Required action
For this exercise, output the line containing "(709, 176) = (495, 180): none" and every line after it through the end of the records, exactly, and no other line.

Listed entries
::::

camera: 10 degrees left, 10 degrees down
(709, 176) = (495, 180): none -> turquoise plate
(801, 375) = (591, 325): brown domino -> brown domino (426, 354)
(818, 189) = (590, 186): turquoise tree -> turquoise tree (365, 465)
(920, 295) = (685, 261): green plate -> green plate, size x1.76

::::

Result of this task
(709, 176) = (495, 180): none -> turquoise plate
(801, 375) = (591, 325): brown domino -> brown domino (426, 354)
(818, 189) = (590, 186): turquoise tree -> turquoise tree (365, 465)
(920, 295) = (685, 261): green plate -> green plate, size x1.76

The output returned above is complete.